What is required: Among the records, which lines include "slope"? List them.

Data under study:
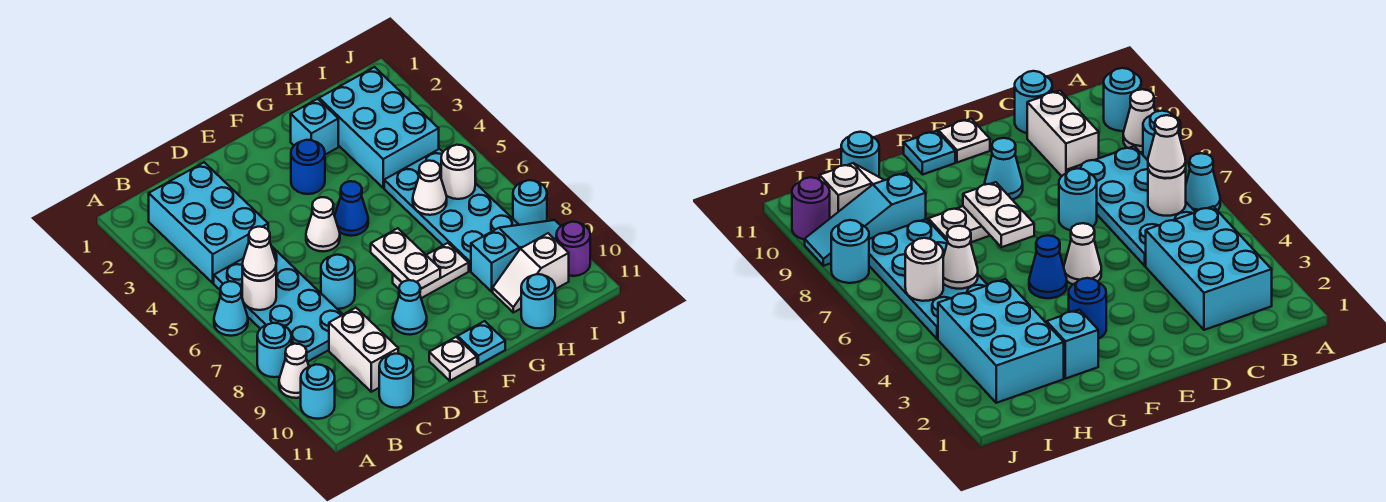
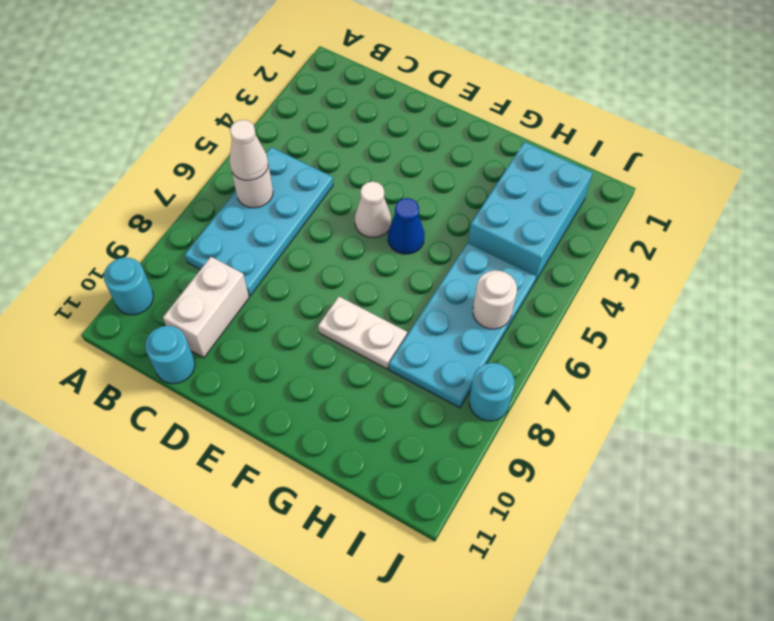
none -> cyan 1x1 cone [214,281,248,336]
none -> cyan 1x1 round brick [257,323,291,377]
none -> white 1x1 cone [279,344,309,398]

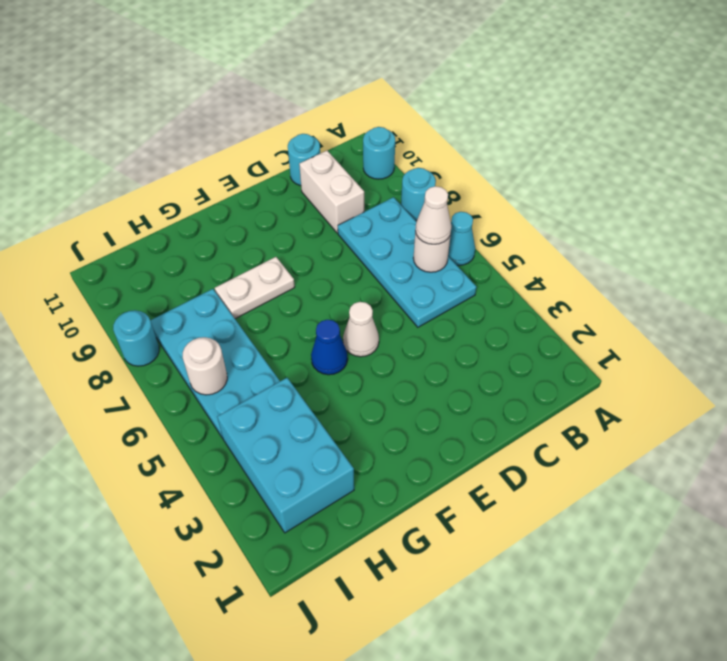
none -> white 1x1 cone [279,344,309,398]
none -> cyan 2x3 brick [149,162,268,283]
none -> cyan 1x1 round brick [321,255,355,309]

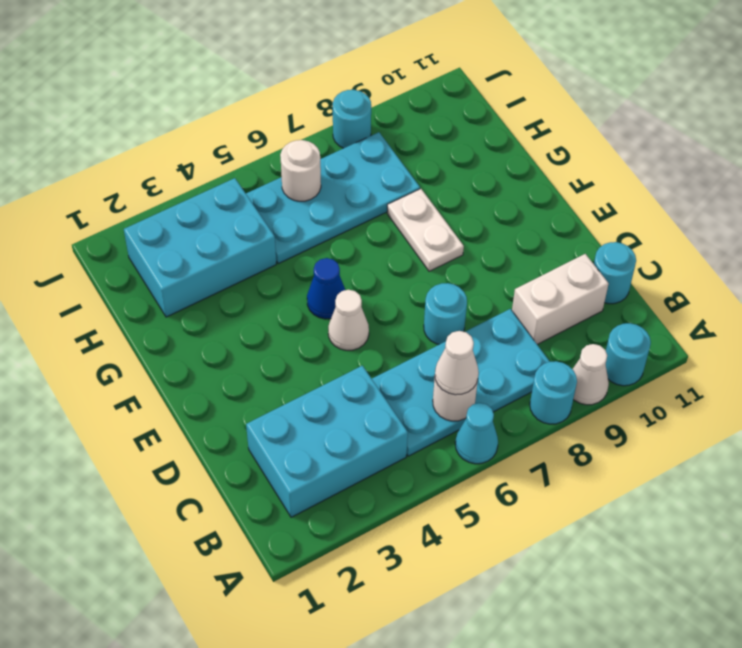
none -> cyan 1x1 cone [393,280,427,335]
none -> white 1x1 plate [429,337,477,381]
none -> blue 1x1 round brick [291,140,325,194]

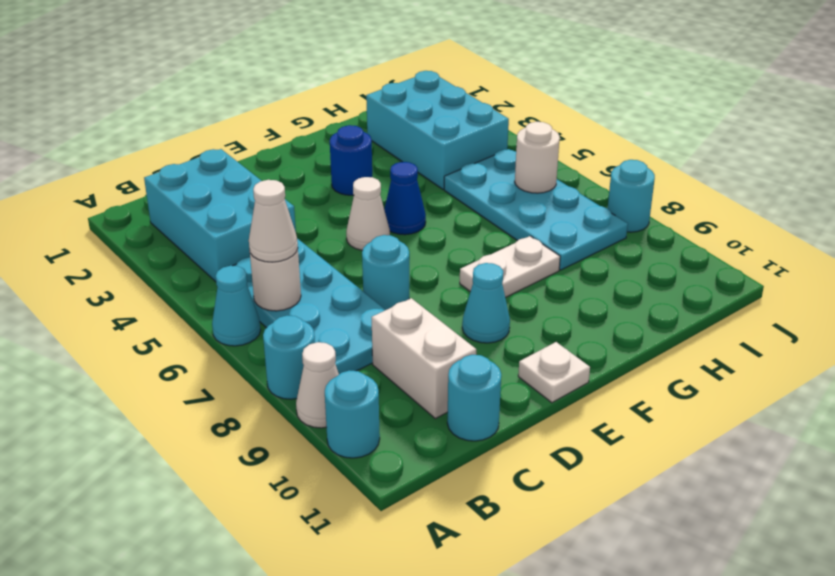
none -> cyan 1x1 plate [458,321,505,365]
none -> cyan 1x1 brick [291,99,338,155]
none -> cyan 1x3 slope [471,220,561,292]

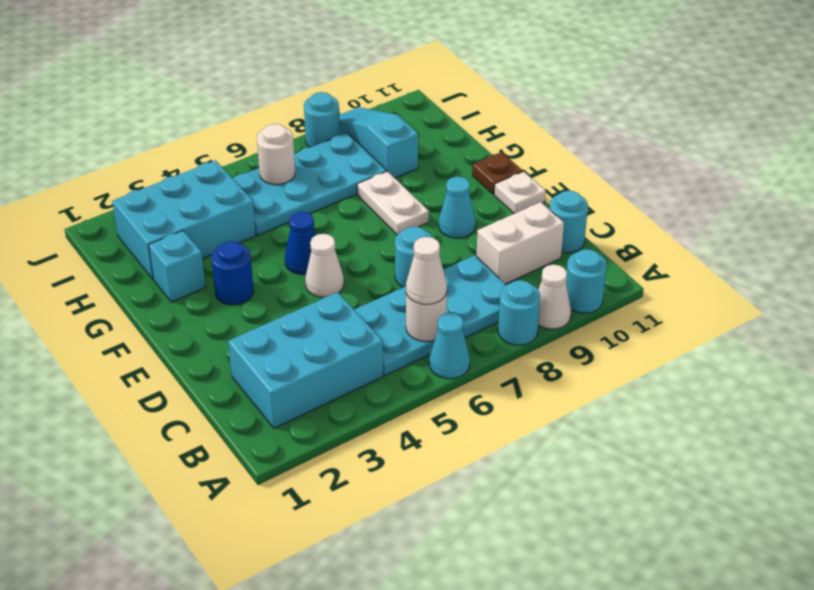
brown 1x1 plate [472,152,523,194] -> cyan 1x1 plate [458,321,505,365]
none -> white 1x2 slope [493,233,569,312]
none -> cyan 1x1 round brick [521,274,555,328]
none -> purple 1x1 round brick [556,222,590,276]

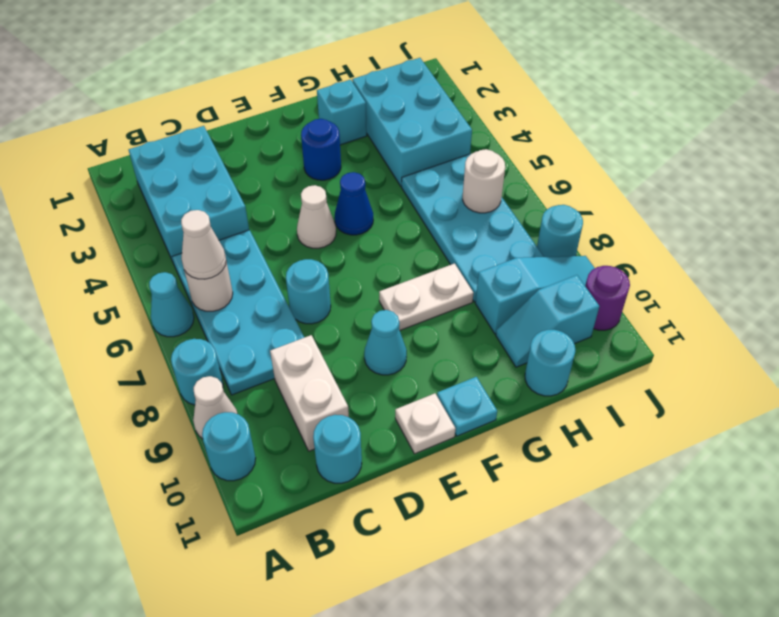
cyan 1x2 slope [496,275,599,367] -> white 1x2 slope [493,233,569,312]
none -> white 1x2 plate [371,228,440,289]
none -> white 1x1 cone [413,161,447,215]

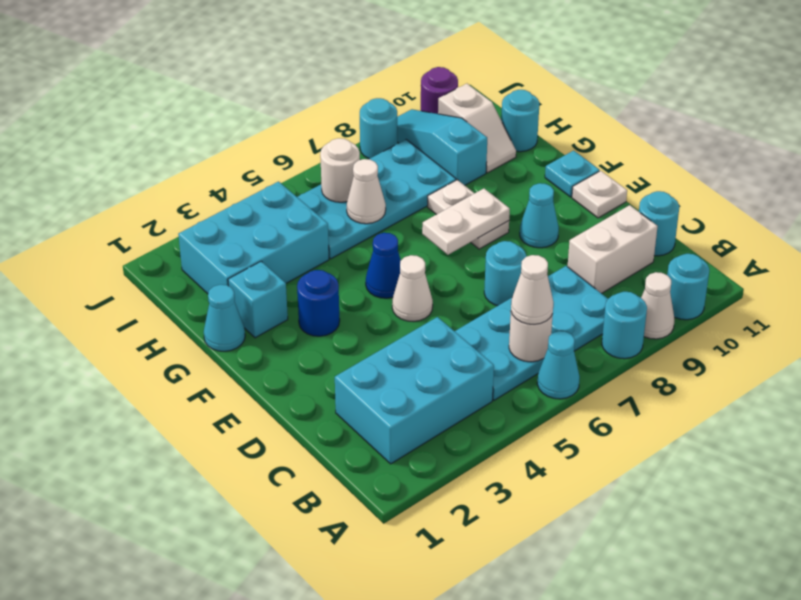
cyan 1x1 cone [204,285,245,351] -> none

Solution for this task:
none -> cyan 1x3 slope [471,220,561,292]
none -> white 1x2 slope [493,233,569,312]
cyan 1x2 slope [496,275,599,367] -> white 1x2 slope [493,233,569,312]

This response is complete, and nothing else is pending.